**WHAT YOU ARE ASKED TO DO**.
Only the lines from the beginning of the data below through the line that contains "RADIO pin SCK: D5 -> D3" should be repeated, exactly as written.

[Before-and-after change data]
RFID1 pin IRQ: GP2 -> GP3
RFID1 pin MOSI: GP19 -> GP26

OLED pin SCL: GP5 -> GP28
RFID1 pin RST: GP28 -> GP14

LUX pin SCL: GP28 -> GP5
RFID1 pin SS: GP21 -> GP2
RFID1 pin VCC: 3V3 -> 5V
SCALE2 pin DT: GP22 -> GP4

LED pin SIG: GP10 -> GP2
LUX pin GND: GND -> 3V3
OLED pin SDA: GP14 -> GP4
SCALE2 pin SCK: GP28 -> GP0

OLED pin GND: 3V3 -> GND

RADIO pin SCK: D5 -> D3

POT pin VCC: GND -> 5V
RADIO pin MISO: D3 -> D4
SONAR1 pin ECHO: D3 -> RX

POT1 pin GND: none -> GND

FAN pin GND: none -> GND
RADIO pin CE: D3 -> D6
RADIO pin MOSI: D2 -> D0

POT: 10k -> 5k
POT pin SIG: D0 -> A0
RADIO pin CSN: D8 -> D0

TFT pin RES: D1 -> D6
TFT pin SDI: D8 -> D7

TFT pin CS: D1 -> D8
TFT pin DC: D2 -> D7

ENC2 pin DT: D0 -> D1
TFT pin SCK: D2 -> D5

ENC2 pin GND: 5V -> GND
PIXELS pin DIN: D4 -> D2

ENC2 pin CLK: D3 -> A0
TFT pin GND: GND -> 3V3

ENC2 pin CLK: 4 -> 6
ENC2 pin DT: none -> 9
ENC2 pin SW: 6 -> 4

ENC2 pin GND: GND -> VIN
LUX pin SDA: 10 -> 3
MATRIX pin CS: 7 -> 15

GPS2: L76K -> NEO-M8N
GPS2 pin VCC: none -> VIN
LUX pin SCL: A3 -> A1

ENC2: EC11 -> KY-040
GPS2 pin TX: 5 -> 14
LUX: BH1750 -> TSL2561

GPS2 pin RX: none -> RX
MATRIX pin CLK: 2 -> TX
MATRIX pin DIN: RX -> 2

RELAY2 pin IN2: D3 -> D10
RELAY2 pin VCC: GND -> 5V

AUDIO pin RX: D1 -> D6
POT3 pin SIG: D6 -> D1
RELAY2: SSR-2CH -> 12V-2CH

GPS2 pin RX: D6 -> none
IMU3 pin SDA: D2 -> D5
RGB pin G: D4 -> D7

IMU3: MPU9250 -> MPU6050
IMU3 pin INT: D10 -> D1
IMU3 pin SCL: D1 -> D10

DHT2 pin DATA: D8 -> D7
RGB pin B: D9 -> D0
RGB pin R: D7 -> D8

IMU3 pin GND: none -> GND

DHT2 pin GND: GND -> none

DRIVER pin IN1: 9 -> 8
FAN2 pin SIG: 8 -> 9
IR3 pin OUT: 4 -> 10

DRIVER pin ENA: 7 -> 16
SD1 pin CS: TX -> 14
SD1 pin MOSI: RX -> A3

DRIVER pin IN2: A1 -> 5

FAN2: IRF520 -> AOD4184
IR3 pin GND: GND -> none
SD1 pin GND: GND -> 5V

**THE COMPLETED TASK**.
RFID1 pin IRQ: GP2 -> GP3
RFID1 pin MOSI: GP19 -> GP26

OLED pin SCL: GP5 -> GP28
RFID1 pin RST: GP28 -> GP14

LUX pin SCL: GP28 -> GP5
RFID1 pin SS: GP21 -> GP2
RFID1 pin VCC: 3V3 -> 5V
SCALE2 pin DT: GP22 -> GP4

LED pin SIG: GP10 -> GP2
LUX pin GND: GND -> 3V3
OLED pin SDA: GP14 -> GP4
SCALE2 pin SCK: GP28 -> GP0

OLED pin GND: 3V3 -> GND

RADIO pin SCK: D5 -> D3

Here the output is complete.